* **Requirement**
Could you output the entries that follow exactly, omitting any pictures they contain?

Colored object counts
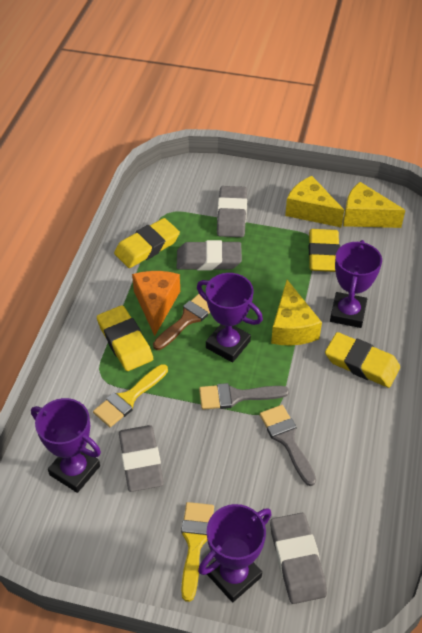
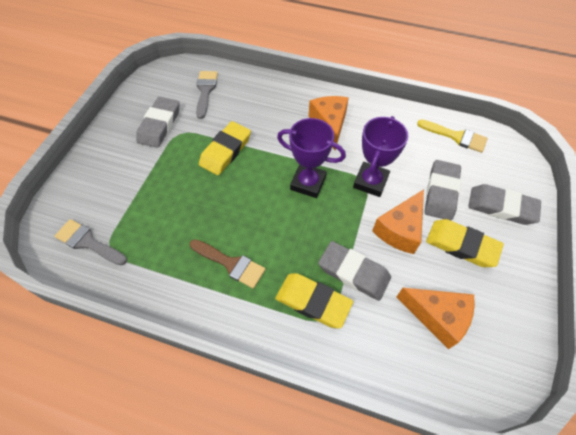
orange cheese: [132,271,180,336] = 1 -> [309,96,349,150] [372,189,424,254] [396,288,475,349] = 3
purple trophy: [31,398,101,493] [197,273,263,362] [198,504,272,602] [330,240,382,328] = 4 -> [277,118,346,198] [353,116,408,197] = 2
yellow brush: [93,364,168,427] [181,502,214,602] = 2 -> [417,119,488,153] = 1
yellow cheese: [271,280,322,345] [285,176,344,227] [343,182,405,228] = 3 -> none = 0
yellow eraser: [97,305,153,371] [114,218,180,268] [309,229,340,272] [325,332,400,388] = 4 -> [199,121,251,175] [275,273,353,329] [426,219,504,267] = 3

* **Result of this task**
orange cheese: [132,271,180,336] = 1 -> [309,96,349,150] [372,189,424,254] [396,288,475,349] = 3
purple trophy: [31,398,101,493] [197,273,263,362] [198,504,272,602] [330,240,382,328] = 4 -> [277,118,346,198] [353,116,408,197] = 2
yellow brush: [93,364,168,427] [181,502,214,602] = 2 -> [417,119,488,153] = 1
yellow cheese: [271,280,322,345] [285,176,344,227] [343,182,405,228] = 3 -> none = 0
yellow eraser: [97,305,153,371] [114,218,180,268] [309,229,340,272] [325,332,400,388] = 4 -> [199,121,251,175] [275,273,353,329] [426,219,504,267] = 3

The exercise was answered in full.